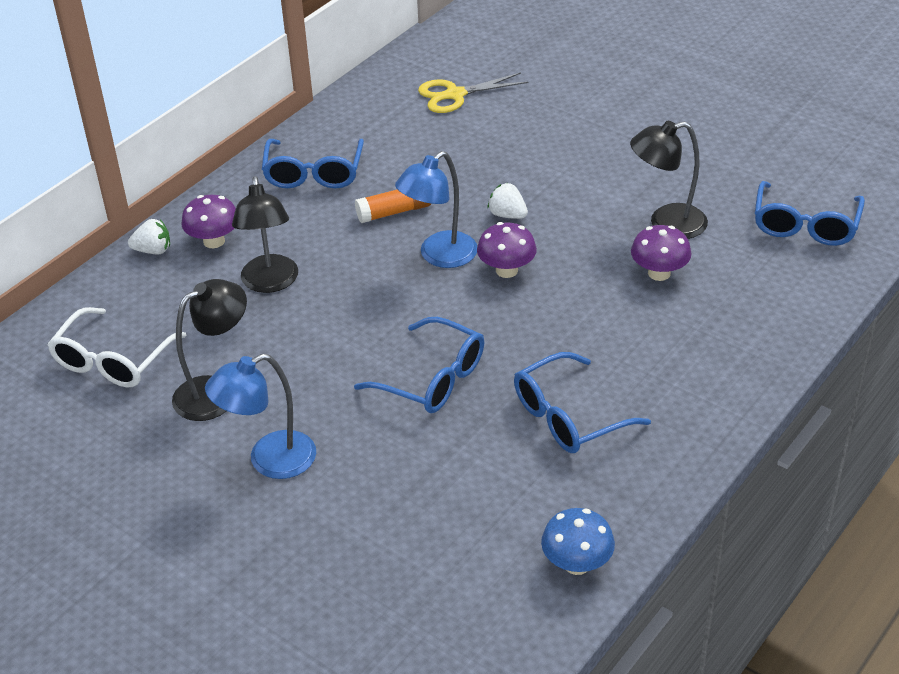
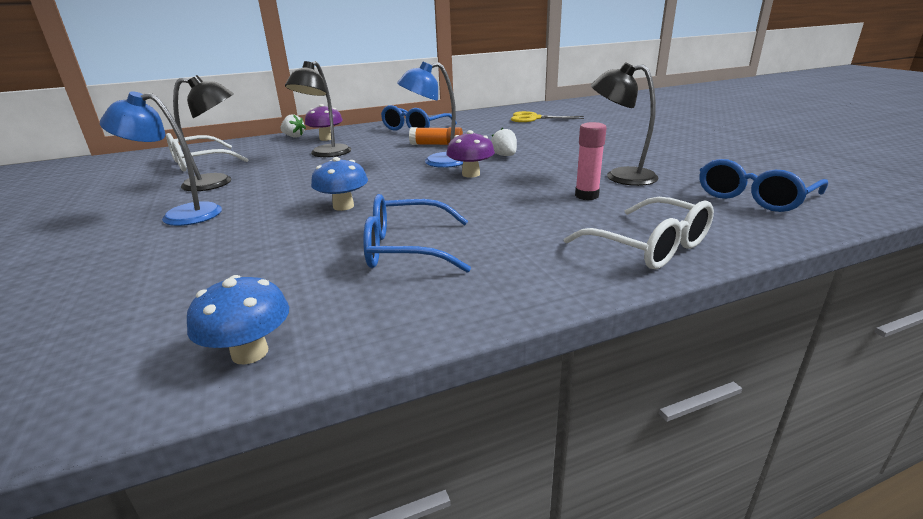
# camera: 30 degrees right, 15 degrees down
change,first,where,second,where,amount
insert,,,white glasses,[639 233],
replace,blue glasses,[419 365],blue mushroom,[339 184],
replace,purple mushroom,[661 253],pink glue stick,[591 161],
========================================================================
## WORK INSTRUCTION
Report how many lines of the preceding records include "glasses". Output the number only.

## ANSWER TO THE EXERCISE
2